## Begin
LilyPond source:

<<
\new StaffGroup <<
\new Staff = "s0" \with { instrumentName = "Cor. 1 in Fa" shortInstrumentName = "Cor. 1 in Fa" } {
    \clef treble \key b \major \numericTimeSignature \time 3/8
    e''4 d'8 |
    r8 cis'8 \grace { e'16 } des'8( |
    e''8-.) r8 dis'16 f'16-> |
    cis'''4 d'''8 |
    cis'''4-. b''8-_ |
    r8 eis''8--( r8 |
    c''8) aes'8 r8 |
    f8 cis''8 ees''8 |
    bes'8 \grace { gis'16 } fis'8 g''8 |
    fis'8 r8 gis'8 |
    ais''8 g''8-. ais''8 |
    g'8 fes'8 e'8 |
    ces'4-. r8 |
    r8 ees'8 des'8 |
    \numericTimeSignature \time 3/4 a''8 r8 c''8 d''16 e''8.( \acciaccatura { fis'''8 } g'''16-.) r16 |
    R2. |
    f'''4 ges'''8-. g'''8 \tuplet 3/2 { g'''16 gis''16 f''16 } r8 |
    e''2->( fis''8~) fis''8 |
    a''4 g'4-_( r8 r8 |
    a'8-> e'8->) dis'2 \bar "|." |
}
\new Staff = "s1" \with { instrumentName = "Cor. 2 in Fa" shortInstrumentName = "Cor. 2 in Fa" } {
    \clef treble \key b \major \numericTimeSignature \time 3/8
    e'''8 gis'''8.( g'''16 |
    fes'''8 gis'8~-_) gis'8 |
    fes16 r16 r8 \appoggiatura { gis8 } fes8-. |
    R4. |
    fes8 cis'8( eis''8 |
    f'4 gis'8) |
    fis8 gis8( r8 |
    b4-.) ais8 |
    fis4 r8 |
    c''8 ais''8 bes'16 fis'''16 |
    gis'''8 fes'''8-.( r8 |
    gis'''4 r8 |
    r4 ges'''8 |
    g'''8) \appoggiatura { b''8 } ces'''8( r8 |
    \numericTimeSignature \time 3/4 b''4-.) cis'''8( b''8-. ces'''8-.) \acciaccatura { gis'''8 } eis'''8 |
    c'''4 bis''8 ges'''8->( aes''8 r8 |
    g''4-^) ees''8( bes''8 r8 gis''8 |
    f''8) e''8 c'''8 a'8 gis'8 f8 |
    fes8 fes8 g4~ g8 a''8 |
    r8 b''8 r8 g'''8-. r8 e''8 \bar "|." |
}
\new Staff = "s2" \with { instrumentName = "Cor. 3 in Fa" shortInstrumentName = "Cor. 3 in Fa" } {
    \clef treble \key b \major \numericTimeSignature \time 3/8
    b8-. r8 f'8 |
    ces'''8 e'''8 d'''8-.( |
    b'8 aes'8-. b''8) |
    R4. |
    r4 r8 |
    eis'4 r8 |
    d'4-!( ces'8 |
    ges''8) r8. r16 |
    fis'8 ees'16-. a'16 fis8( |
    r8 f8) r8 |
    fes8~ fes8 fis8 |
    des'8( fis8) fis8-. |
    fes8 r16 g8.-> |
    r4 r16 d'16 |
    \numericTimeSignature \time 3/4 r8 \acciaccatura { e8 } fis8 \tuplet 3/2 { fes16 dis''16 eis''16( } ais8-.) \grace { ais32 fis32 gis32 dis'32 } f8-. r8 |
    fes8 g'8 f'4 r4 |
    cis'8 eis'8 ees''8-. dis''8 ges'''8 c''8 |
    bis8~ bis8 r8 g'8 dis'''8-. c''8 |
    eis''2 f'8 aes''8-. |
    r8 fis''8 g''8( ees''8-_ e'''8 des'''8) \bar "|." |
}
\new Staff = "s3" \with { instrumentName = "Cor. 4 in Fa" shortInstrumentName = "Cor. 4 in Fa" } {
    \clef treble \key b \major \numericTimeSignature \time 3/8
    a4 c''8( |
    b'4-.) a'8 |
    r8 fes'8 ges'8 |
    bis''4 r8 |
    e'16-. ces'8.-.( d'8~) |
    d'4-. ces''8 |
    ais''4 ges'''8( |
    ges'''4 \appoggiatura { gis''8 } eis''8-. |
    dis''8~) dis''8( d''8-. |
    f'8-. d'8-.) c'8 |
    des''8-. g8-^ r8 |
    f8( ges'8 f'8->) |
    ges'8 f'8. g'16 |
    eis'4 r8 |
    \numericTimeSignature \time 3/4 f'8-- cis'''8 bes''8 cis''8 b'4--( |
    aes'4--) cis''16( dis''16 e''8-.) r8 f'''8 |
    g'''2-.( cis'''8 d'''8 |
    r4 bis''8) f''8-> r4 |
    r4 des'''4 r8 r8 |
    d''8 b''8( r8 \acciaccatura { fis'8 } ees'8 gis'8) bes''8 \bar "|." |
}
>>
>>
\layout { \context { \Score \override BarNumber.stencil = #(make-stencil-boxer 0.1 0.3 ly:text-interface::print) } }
## End
■ WHAT THE TASK REQUIRES:
Show each line of the data above that contains the string "acciaccatura".

■ RIGHT ANSWER:
    \numericTimeSignature \time 3/4 a''8 r8 c''8 d''16 e''8.( \acciaccatura { fis'''8 } g'''16-.) r16 |
    \numericTimeSignature \time 3/4 b''4-.) cis'''8( b''8-. ces'''8-.) \acciaccatura { gis'''8 } eis'''8 |
    \numericTimeSignature \time 3/4 r8 \acciaccatura { e8 } fis8 \tuplet 3/2 { fes16 dis''16 eis''16( } ais8-.) \grace { ais32 fis32 gis32 dis'32 } f8-. r8 |
    d''8 b''8( r8 \acciaccatura { fis'8 } ees'8 gis'8) bes''8 \bar "|." |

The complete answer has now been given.